Problem to solve:
Please write out exactly the line containing "R4: none -> 13 (DRV, G8)" below and every line after it, through the last one, but leave out any pictures.

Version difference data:
---*---

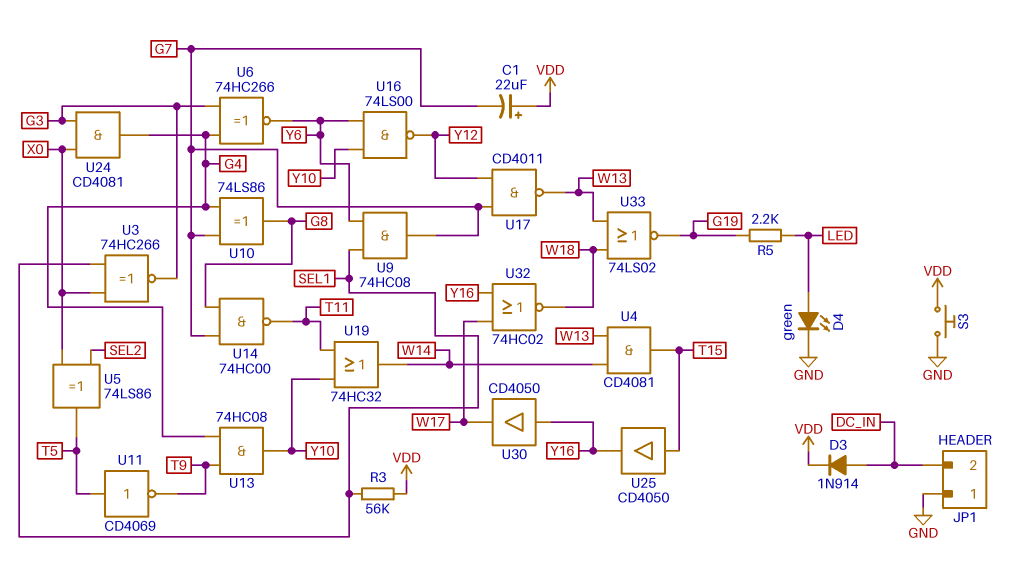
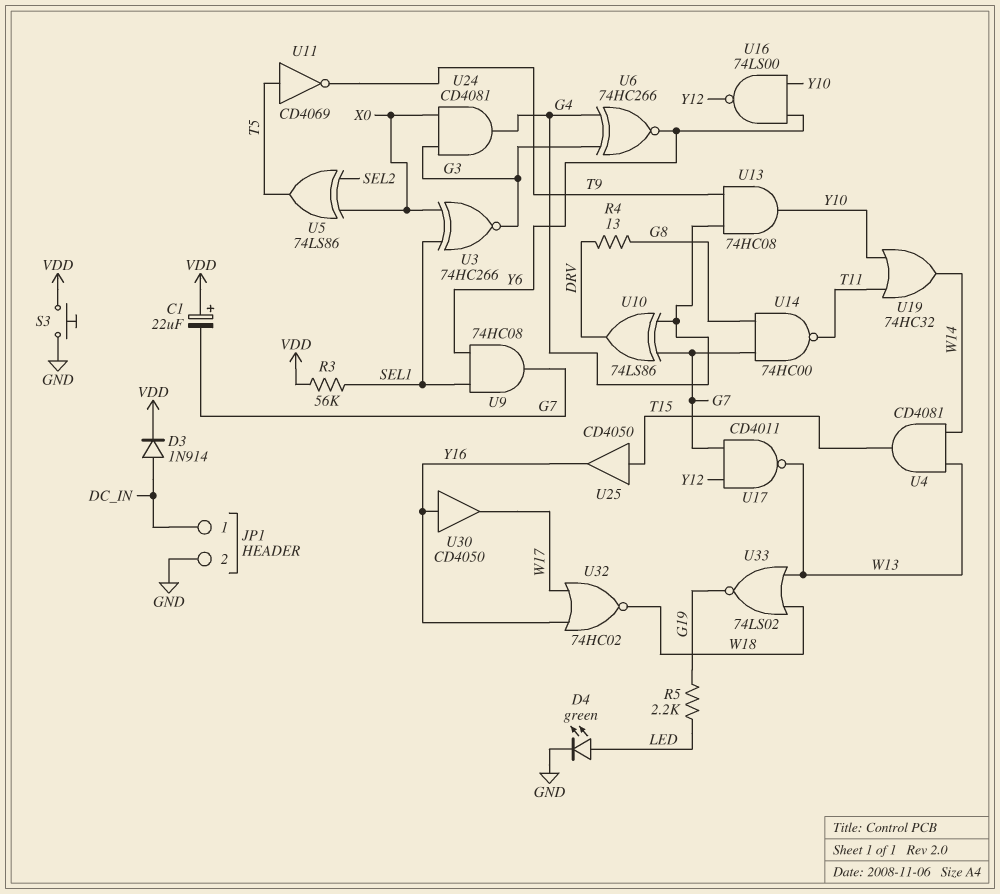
JP1 pin 1: GND -> DC_IN
JP1 pin 2: DC_IN -> GND
R4: none -> 13 (DRV, G8)
U10: XOR 74LS86 (in G4, in G7, out G8) -> XOR 74LS86 (in G4, in G7, out DRV)

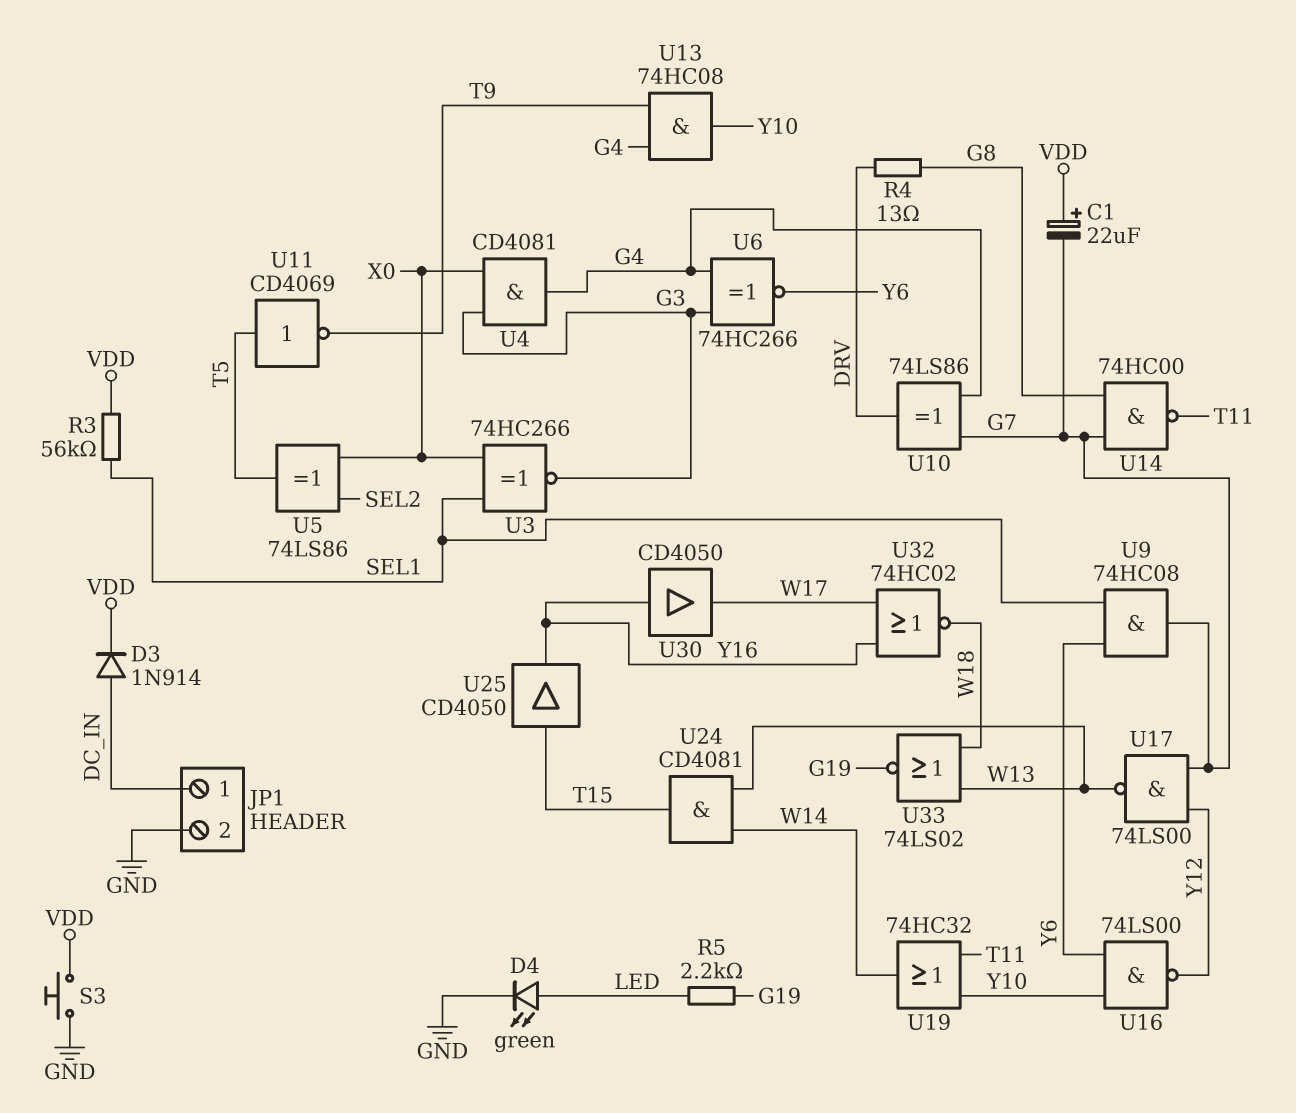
U4: AND CD4081 (in W13, in W14, out T15) -> AND CD4081 (in G3, in X0, out G4)
U17: NAND CD4011 (in G7, in Y12, out W13) -> NAND 74LS00 (in G7, in Y12, out W13)
U24: AND CD4081 (in G3, in X0, out G4) -> AND CD4081 (in W13, in W14, out T15)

---*---

Result for this task:
R4: none -> 13 (DRV, G8)
U10: XOR 74LS86 (in G4, in G7, out G8) -> XOR 74LS86 (in G4, in G7, out DRV)

U4: AND CD4081 (in W13, in W14, out T15) -> AND CD4081 (in G3, in X0, out G4)
U17: NAND CD4011 (in G7, in Y12, out W13) -> NAND 74LS00 (in G7, in Y12, out W13)
U24: AND CD4081 (in G3, in X0, out G4) -> AND CD4081 (in W13, in W14, out T15)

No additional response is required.